### [HOW TO COMPLETE THIS TASK]
Set down the listing exactly as given, minus images.

### [DATA SECTION]
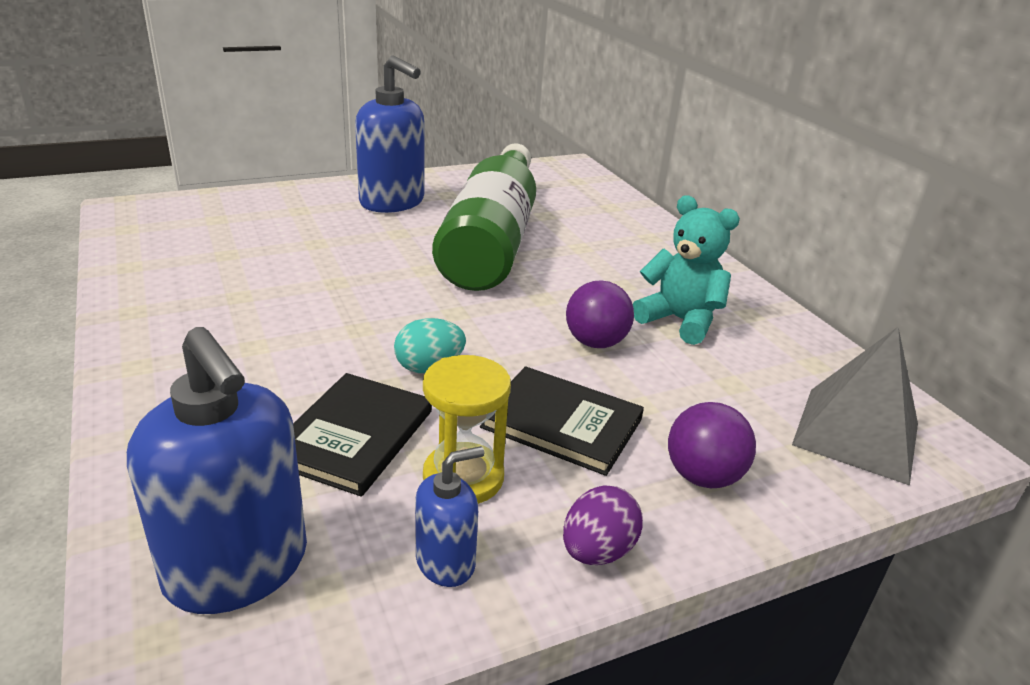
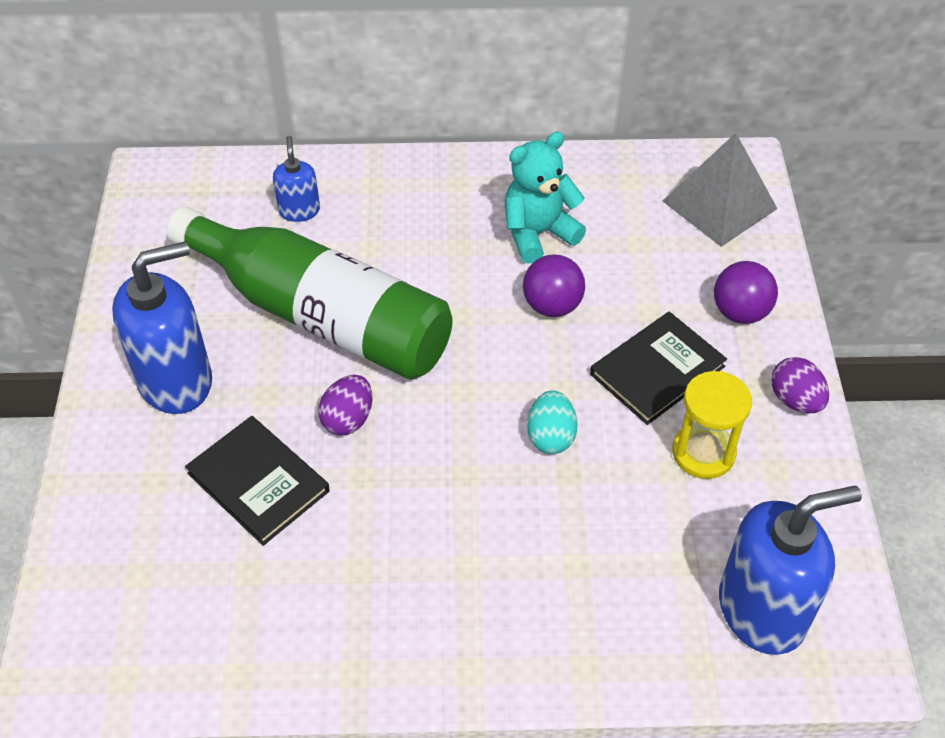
camera: 65 degrees left, 20 degrees up
(354, 436) = (633, 512): black book -> black book (258, 482)
(393, 267) = (348, 419): none -> purple egg
(446, 562) = (785, 486): blue soap dispenser -> blue soap dispenser (299, 210)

### [ANSWER]
camera: 65 degrees left, 20 degrees up
(354, 436) = (633, 512): black book -> black book (258, 482)
(393, 267) = (348, 419): none -> purple egg
(446, 562) = (785, 486): blue soap dispenser -> blue soap dispenser (299, 210)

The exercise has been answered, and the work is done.